## TASK
Each line in the records that mentions the word "blue" needs to be listed.

——————

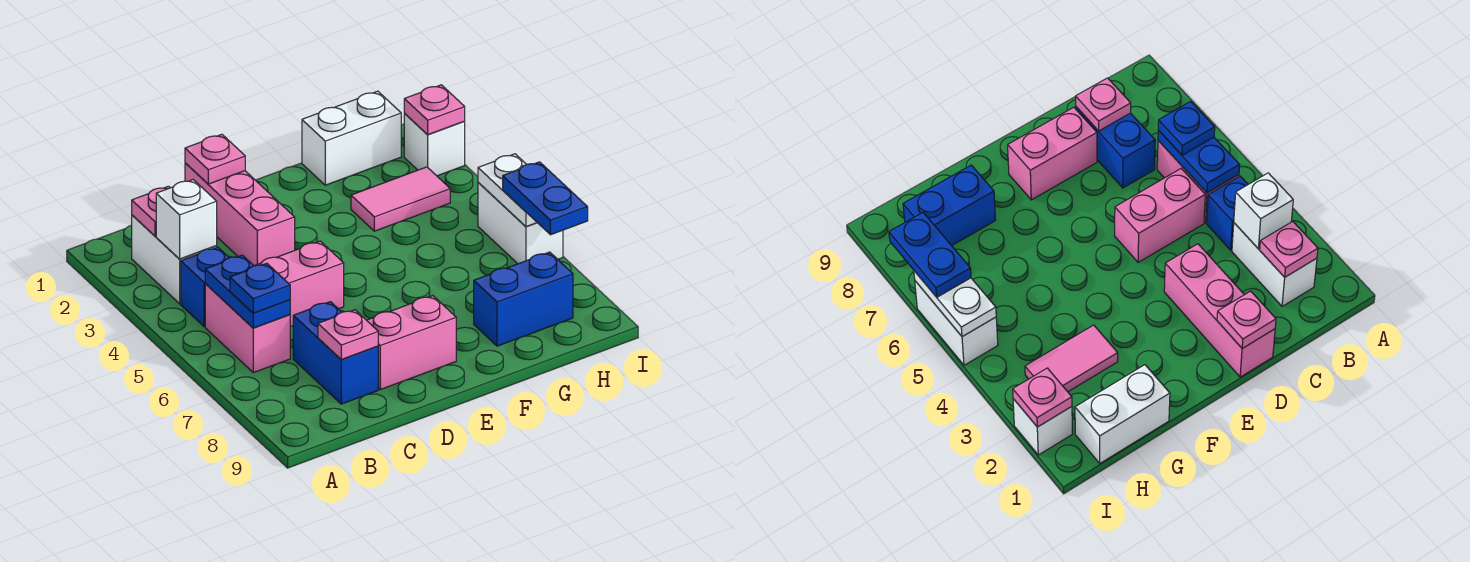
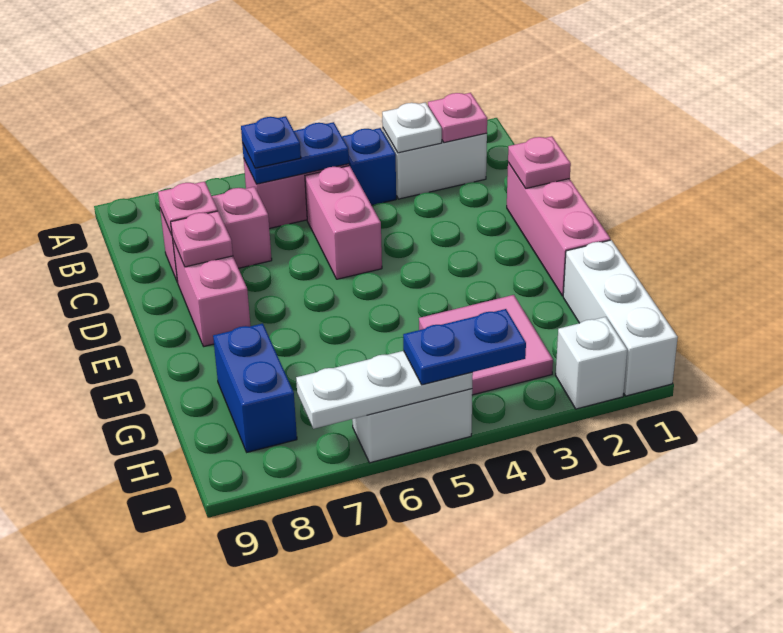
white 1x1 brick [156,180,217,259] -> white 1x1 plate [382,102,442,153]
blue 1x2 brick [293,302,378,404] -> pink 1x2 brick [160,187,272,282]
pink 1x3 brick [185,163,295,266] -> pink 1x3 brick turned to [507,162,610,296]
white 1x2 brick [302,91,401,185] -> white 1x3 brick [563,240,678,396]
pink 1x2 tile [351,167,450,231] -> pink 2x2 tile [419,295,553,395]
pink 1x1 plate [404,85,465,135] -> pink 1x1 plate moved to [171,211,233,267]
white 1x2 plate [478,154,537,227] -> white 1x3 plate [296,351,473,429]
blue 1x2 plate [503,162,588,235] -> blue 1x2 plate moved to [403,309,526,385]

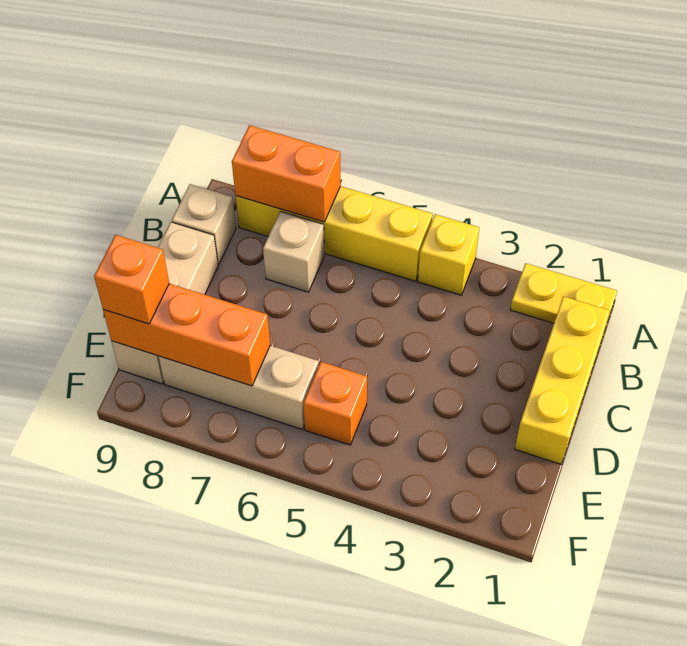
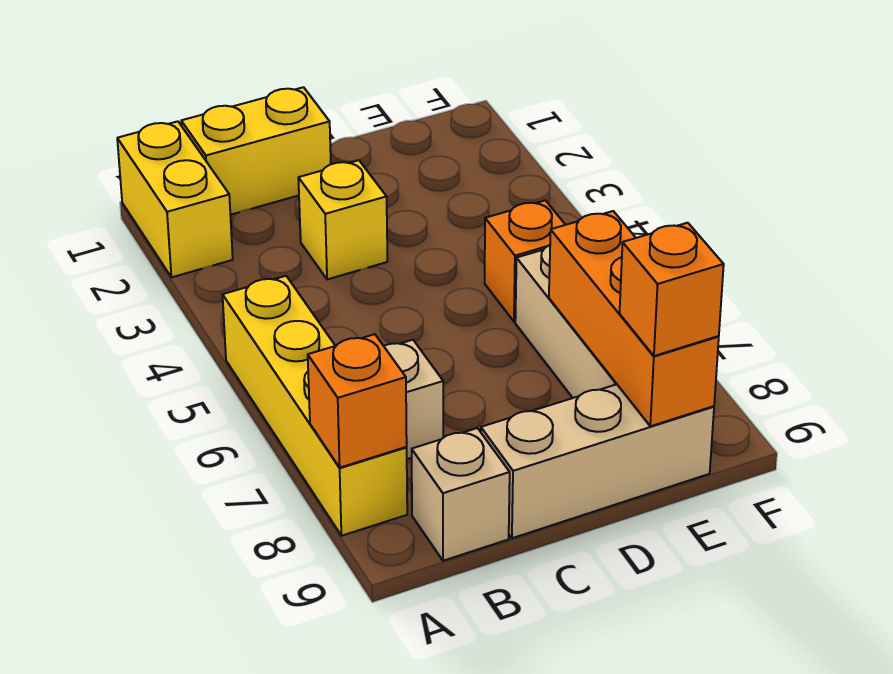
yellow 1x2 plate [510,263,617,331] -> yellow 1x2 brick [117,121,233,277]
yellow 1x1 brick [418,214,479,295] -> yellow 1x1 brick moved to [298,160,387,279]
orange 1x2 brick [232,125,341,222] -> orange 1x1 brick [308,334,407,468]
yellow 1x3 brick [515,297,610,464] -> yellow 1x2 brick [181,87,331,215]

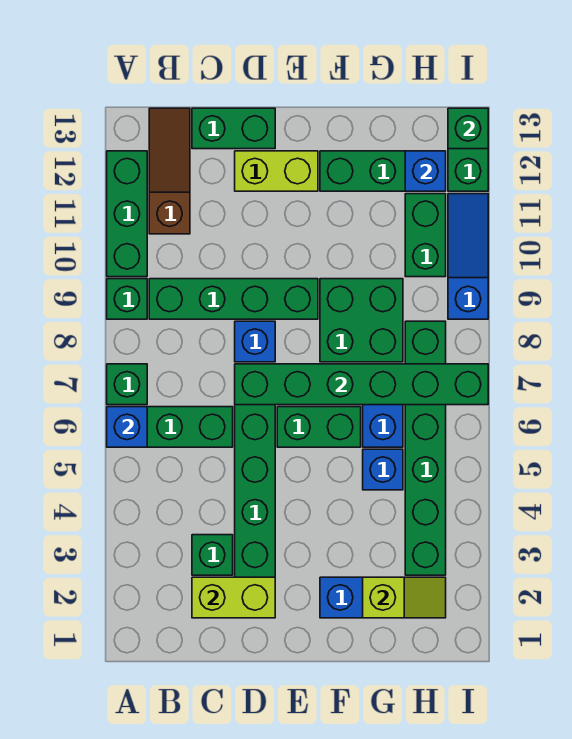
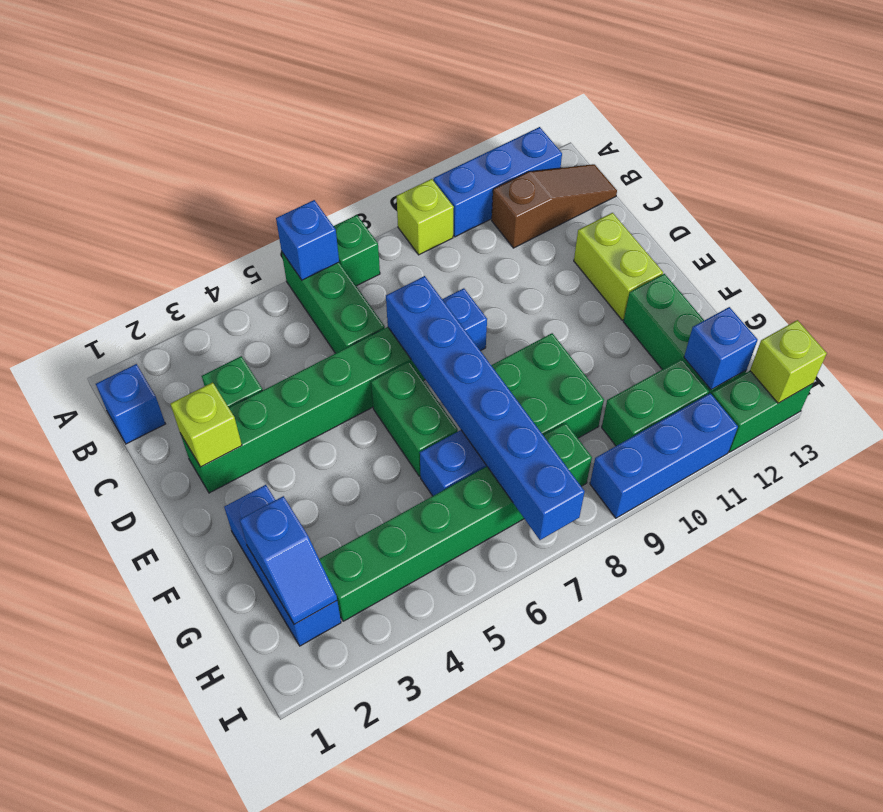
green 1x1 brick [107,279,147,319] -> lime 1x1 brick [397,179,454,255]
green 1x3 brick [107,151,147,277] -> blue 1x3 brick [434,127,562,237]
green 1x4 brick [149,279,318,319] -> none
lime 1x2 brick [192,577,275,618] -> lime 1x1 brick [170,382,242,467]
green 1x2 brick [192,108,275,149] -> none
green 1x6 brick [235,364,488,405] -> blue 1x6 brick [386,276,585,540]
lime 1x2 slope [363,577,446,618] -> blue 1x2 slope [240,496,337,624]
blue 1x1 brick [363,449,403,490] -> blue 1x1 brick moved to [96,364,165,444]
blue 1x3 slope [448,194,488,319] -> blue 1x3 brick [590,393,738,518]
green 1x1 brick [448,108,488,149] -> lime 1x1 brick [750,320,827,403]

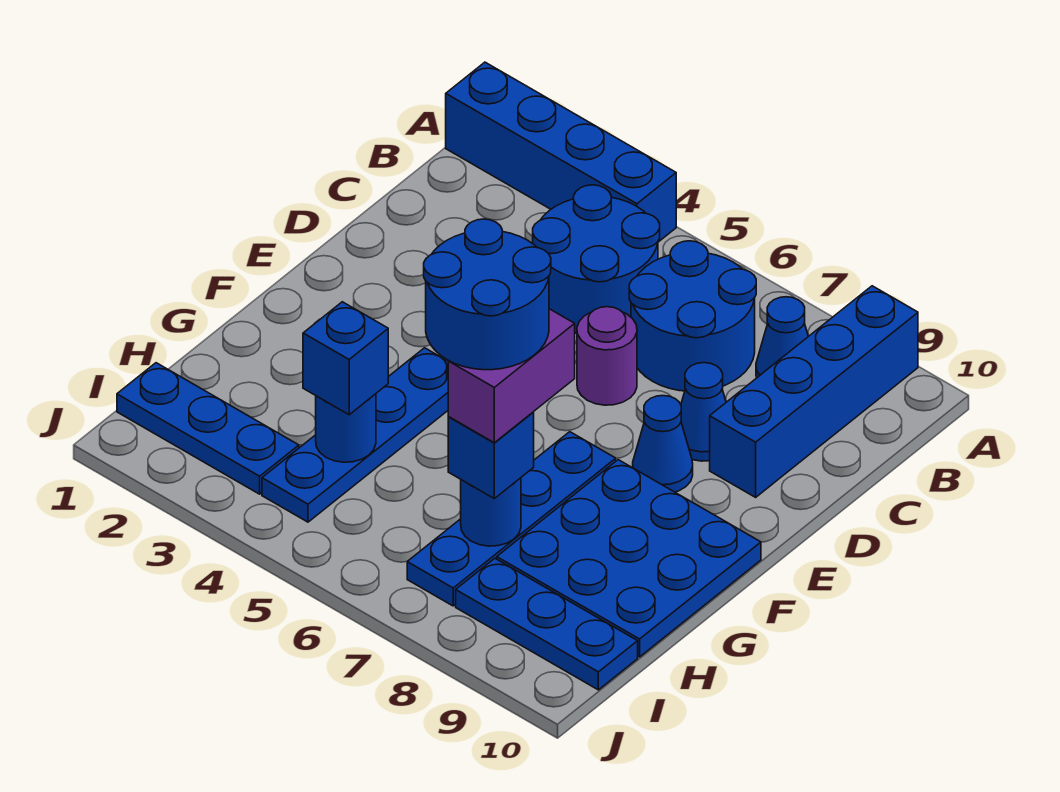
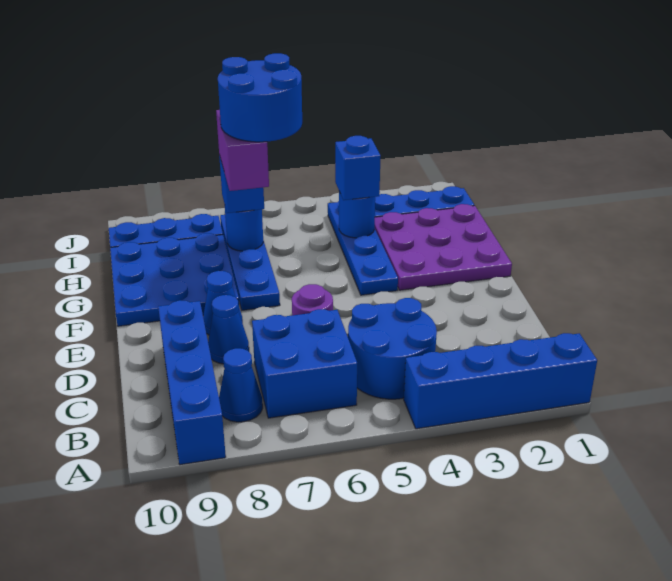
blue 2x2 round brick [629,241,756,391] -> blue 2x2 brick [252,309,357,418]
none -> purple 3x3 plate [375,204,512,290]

——————

## RESPONSE TO THE TASK
blue 1x2 brick [293,302,378,404] -> pink 1x2 brick [160,187,272,282]
blue 1x2 plate [503,162,588,235] -> blue 1x2 plate moved to [403,309,526,385]
green 1x3 brick [107,151,147,277] -> blue 1x3 brick [434,127,562,237]
green 1x6 brick [235,364,488,405] -> blue 1x6 brick [386,276,585,540]
lime 1x2 slope [363,577,446,618] -> blue 1x2 slope [240,496,337,624]
blue 1x1 brick [363,449,403,490] -> blue 1x1 brick moved to [96,364,165,444]
blue 1x3 slope [448,194,488,319] -> blue 1x3 brick [590,393,738,518]
blue 2x2 round brick [629,241,756,391] -> blue 2x2 brick [252,309,357,418]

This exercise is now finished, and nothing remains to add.